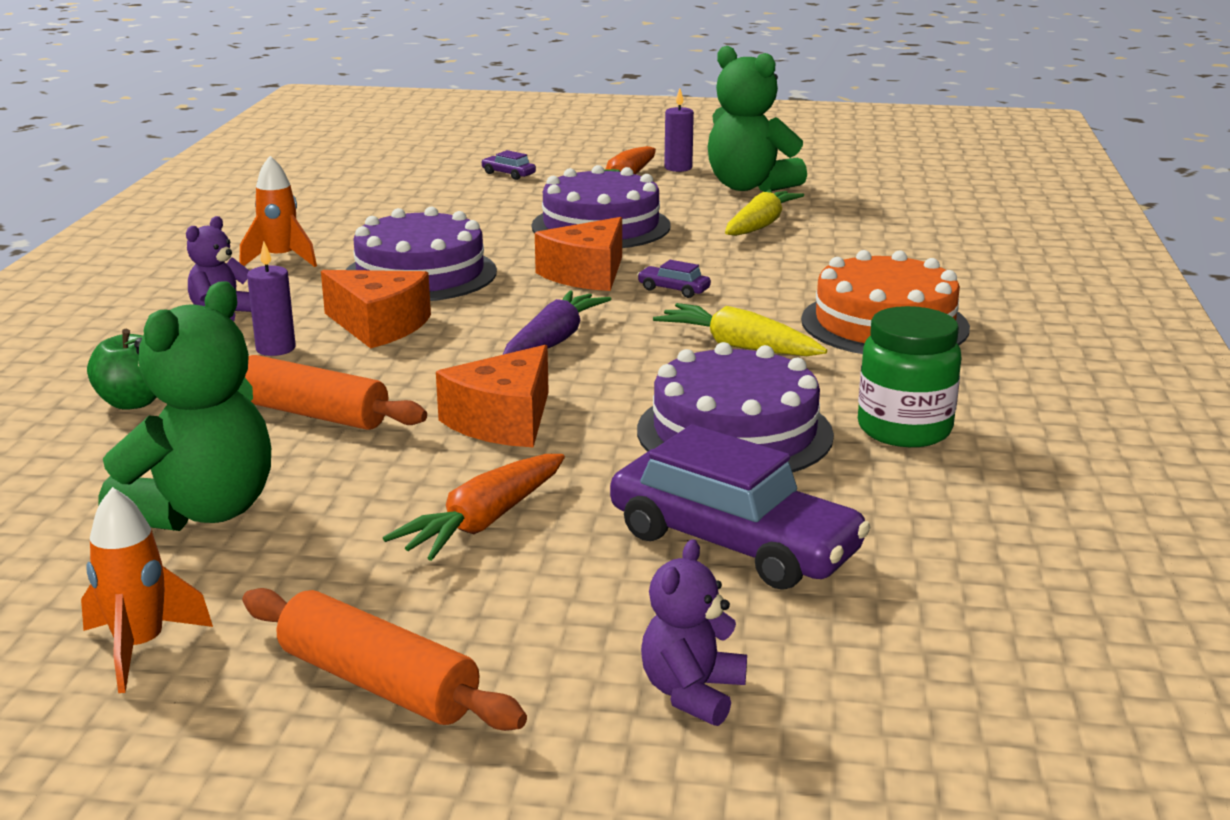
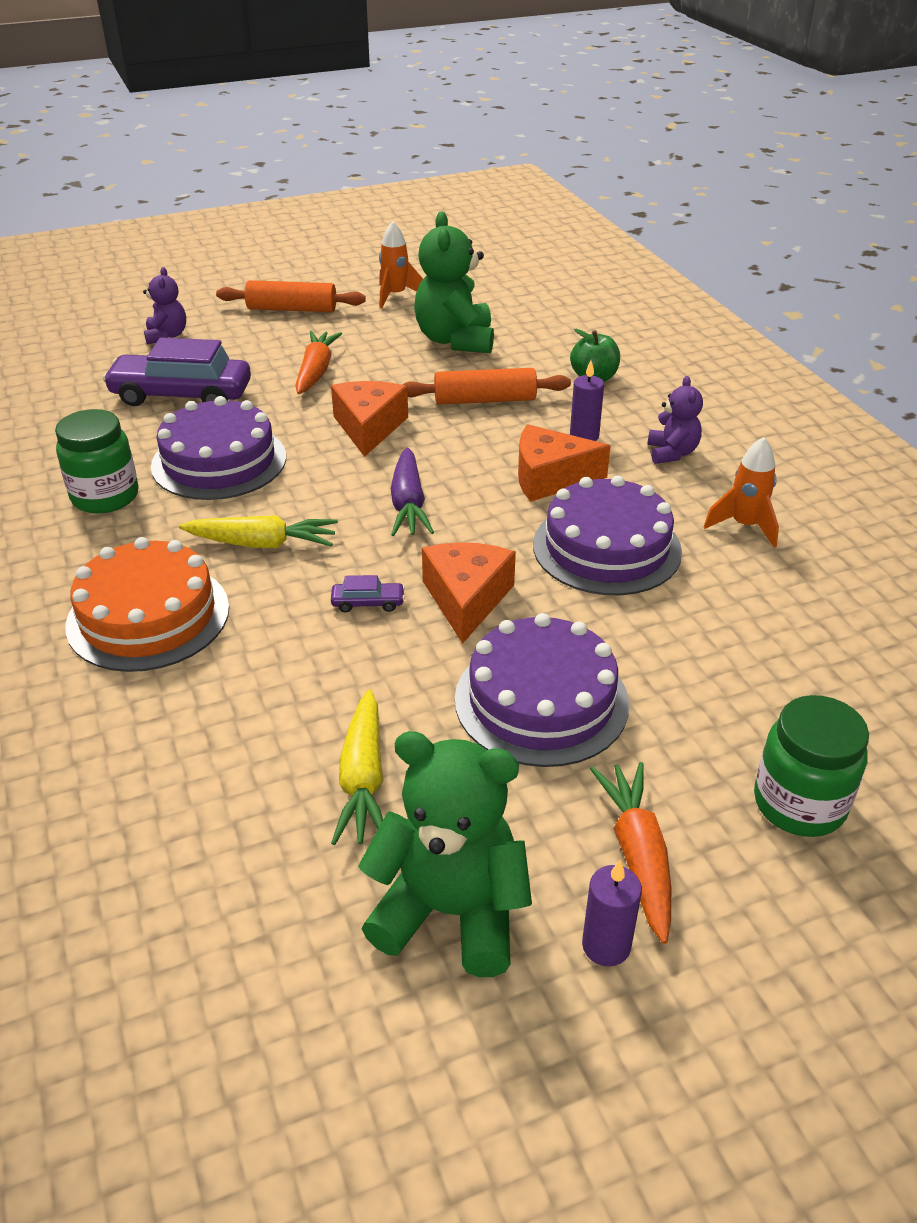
camera: 150 degrees right, 15 degrees up
(508, 174) = (799, 804): purple car -> green jar

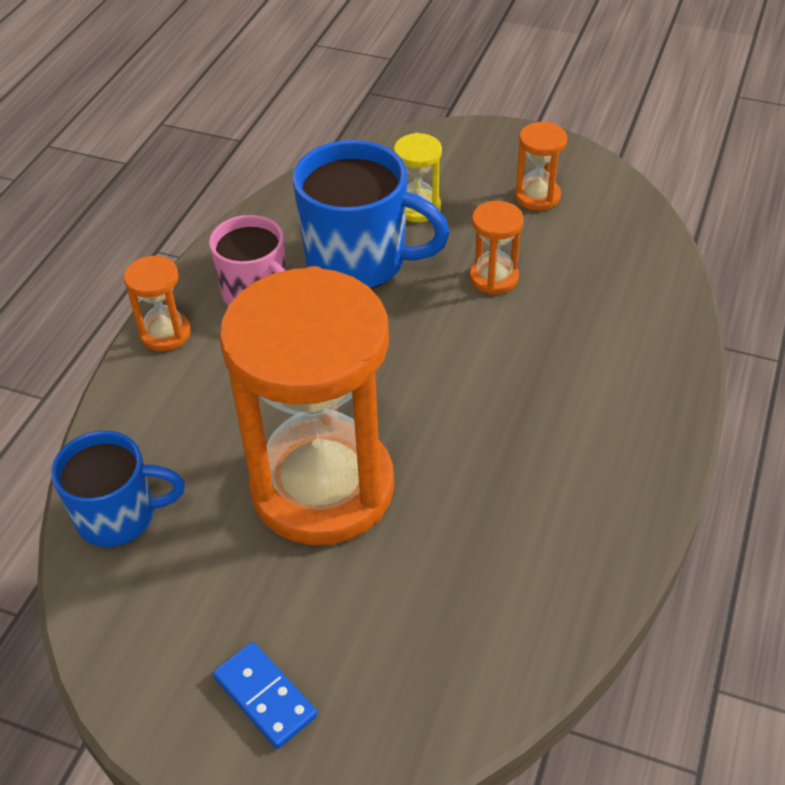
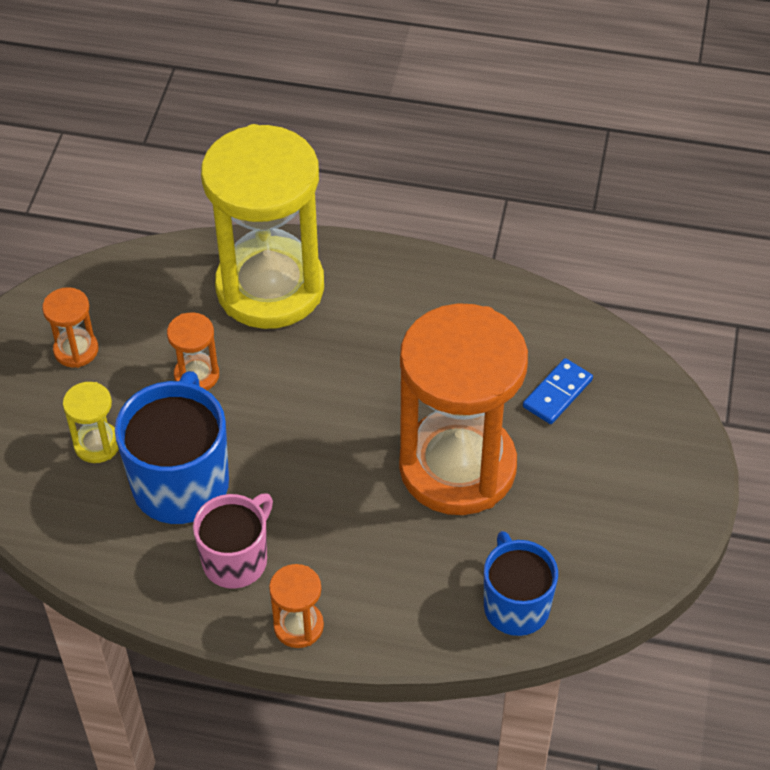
camera: 100 degrees left, 5 degrees up
(265, 696) = (644, 471): blue domino -> blue domino (557, 393)
(616, 342) = (270, 288): none -> yellow hourglass

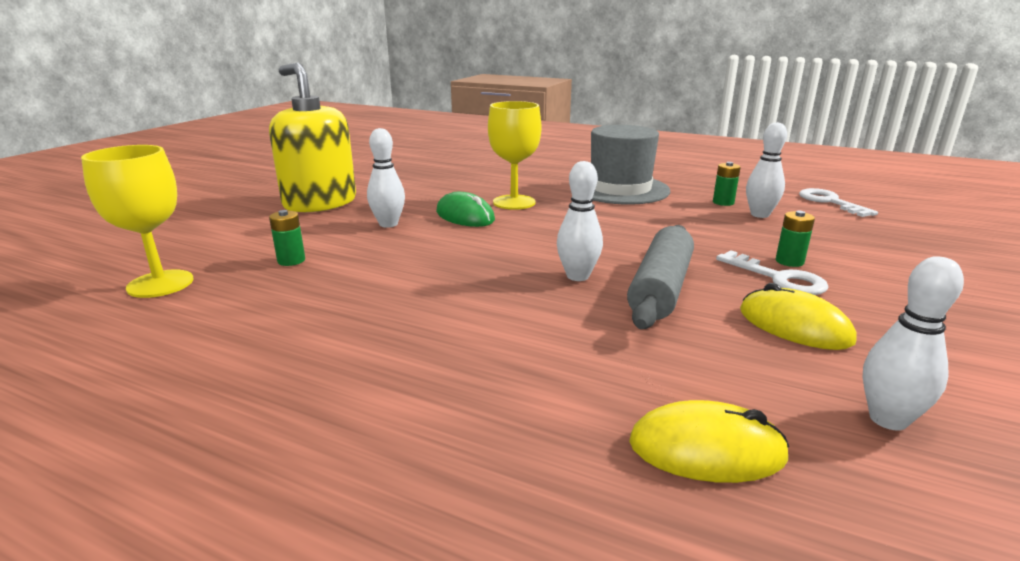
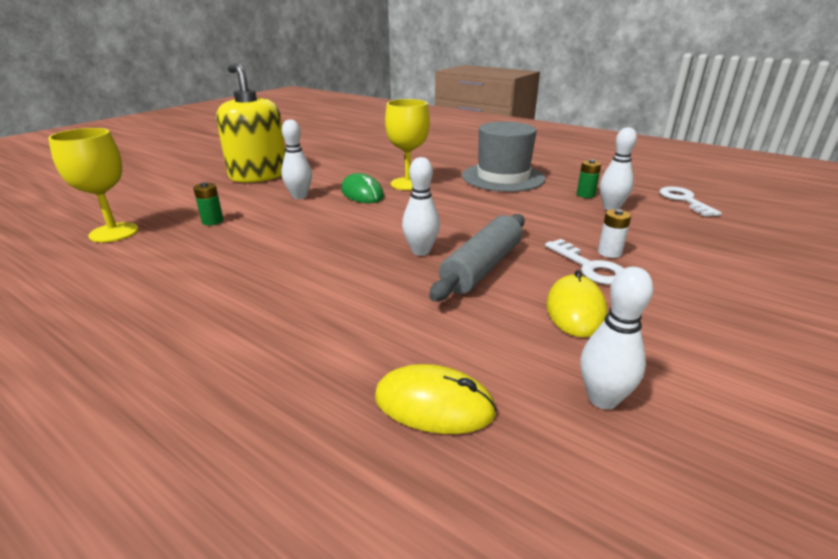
camera: 10 degrees right, 5 degrees up
(789, 261) = (609, 252): green battery -> white battery
(794, 325) = (575, 310): yellow mouse -> yellow mouse turned 45 degrees clockwise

- Task description -
Pull each line that includes the word "green" out of the material above.

- Written reply -
(508, 174) = (799, 804): purple car -> green jar
(789, 261) = (609, 252): green battery -> white battery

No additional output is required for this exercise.